*Available data*.
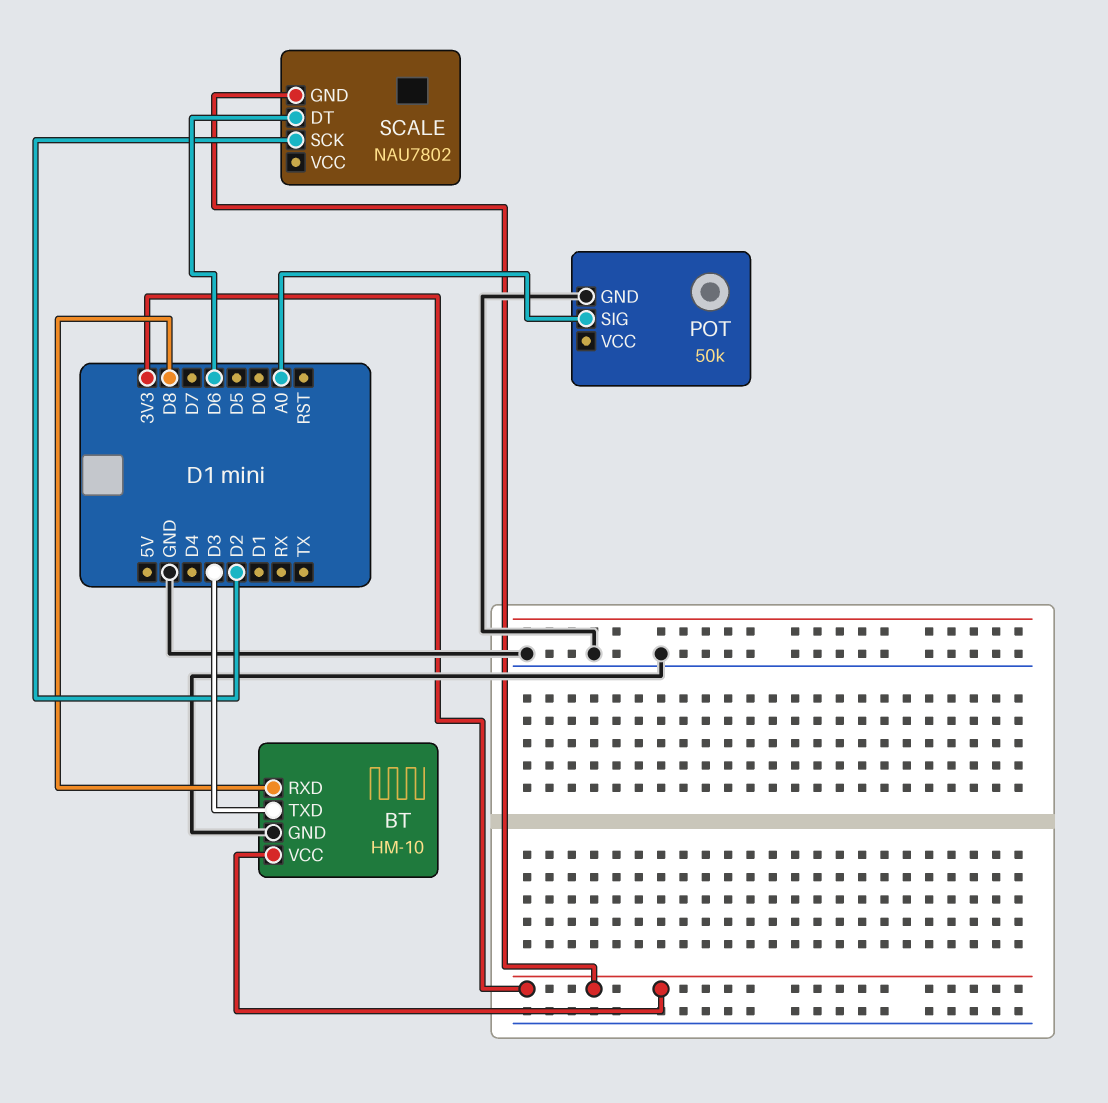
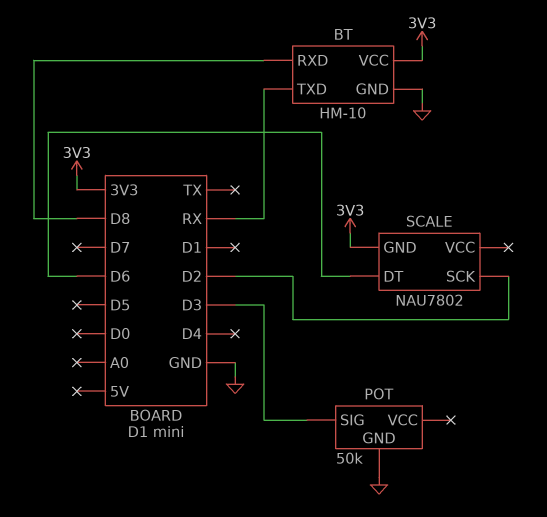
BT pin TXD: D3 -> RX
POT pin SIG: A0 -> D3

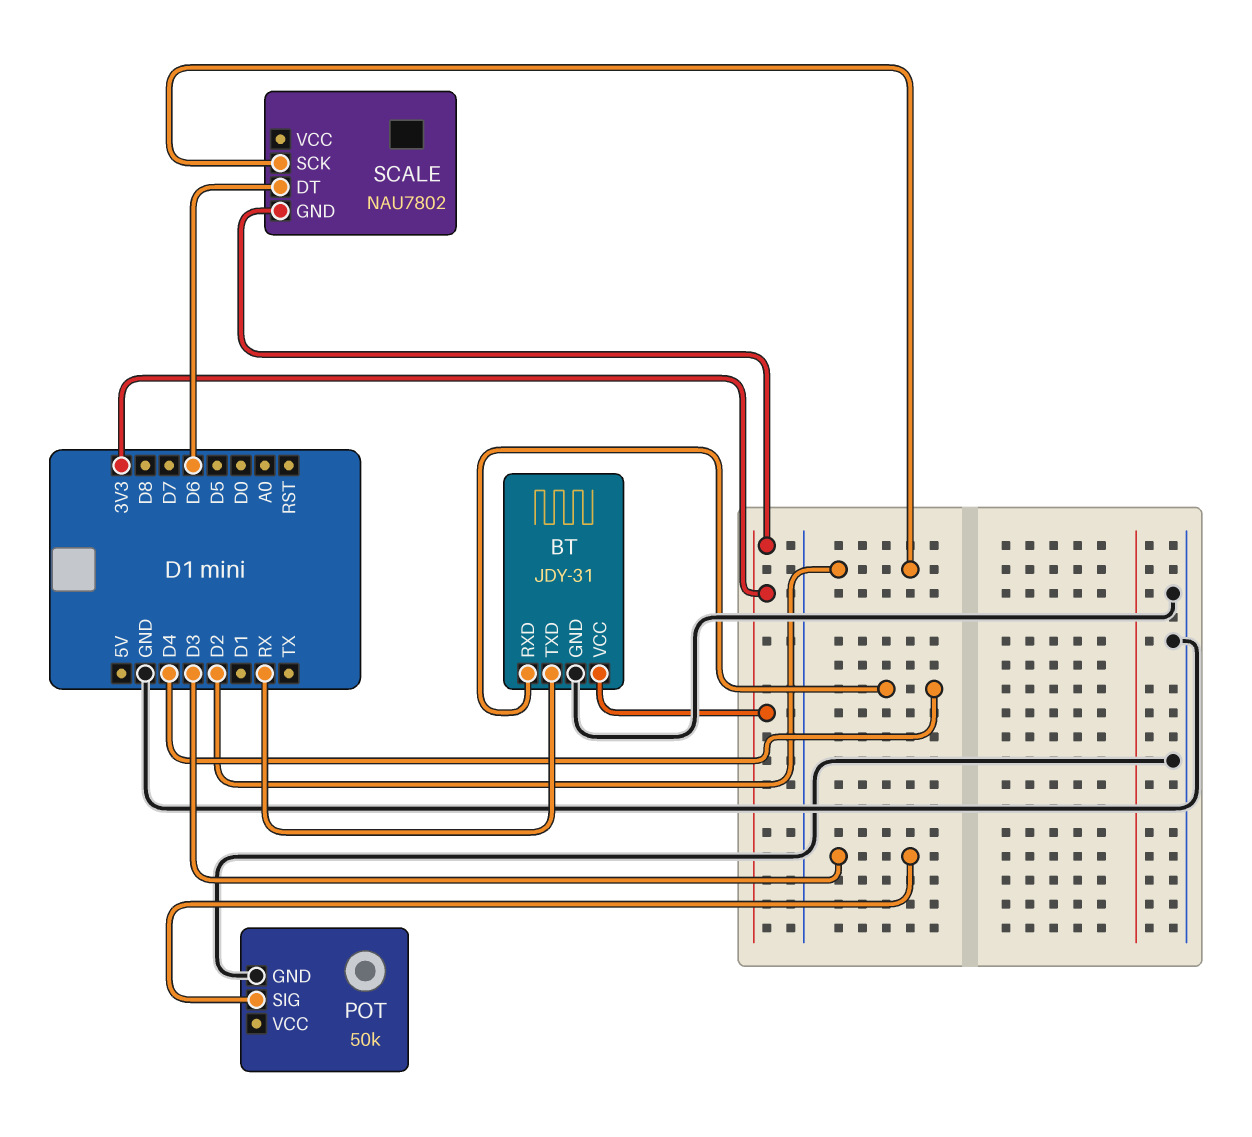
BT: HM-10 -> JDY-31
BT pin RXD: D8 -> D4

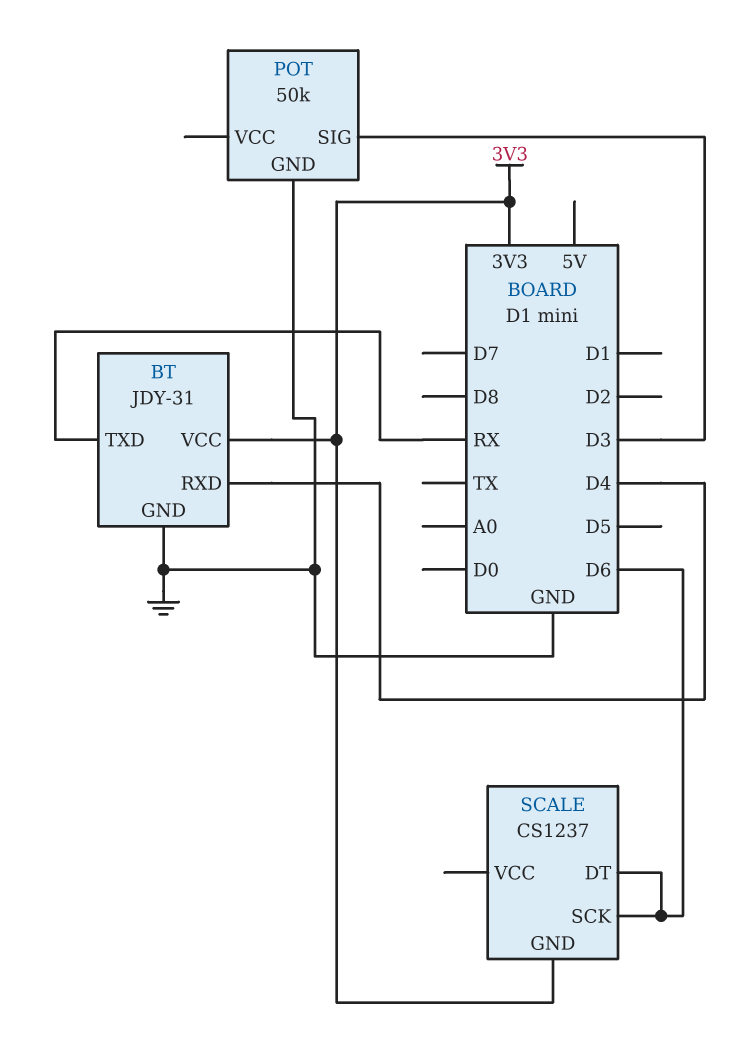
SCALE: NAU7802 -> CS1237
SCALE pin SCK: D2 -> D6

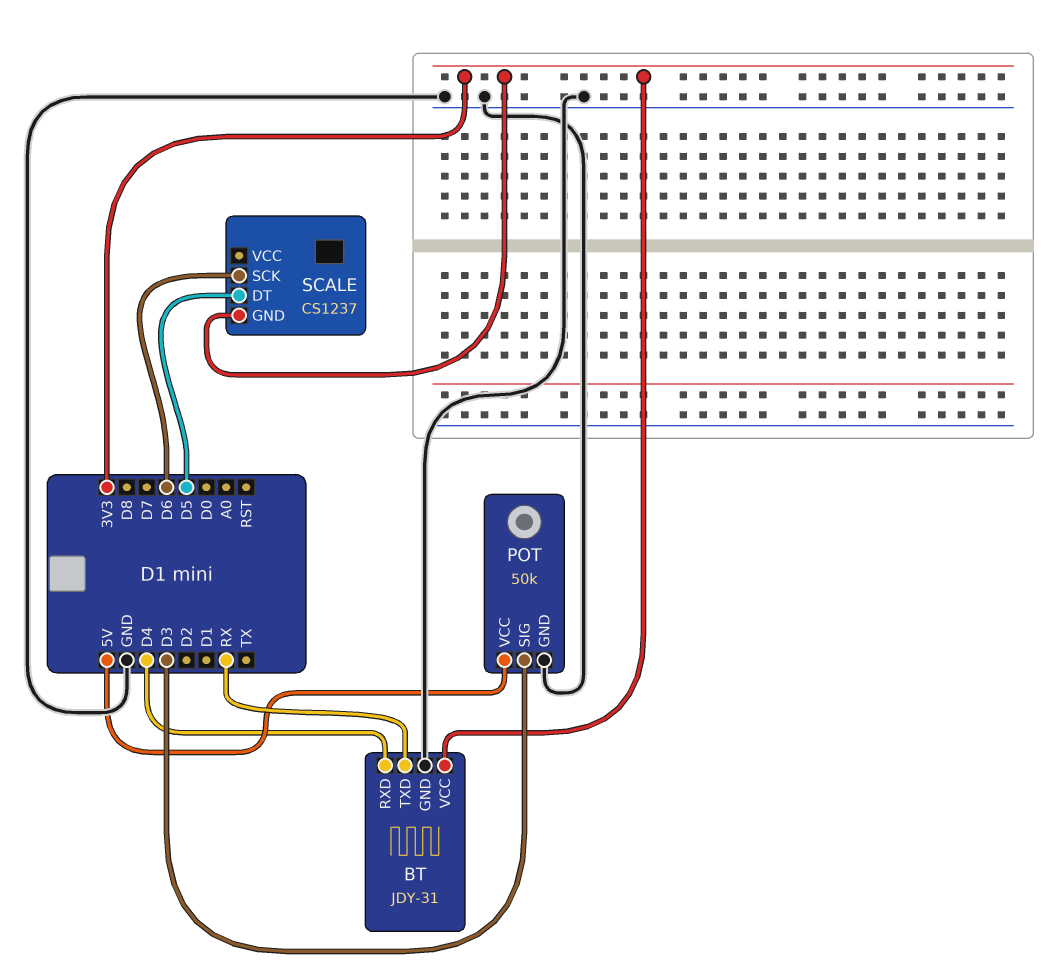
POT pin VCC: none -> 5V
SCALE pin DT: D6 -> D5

*Aim of the exercise*.
Among the lines above, which hold the word "SCALE"? Report each one.

*Output of the exercise*.
SCALE: NAU7802 -> CS1237
SCALE pin SCK: D2 -> D6
SCALE pin DT: D6 -> D5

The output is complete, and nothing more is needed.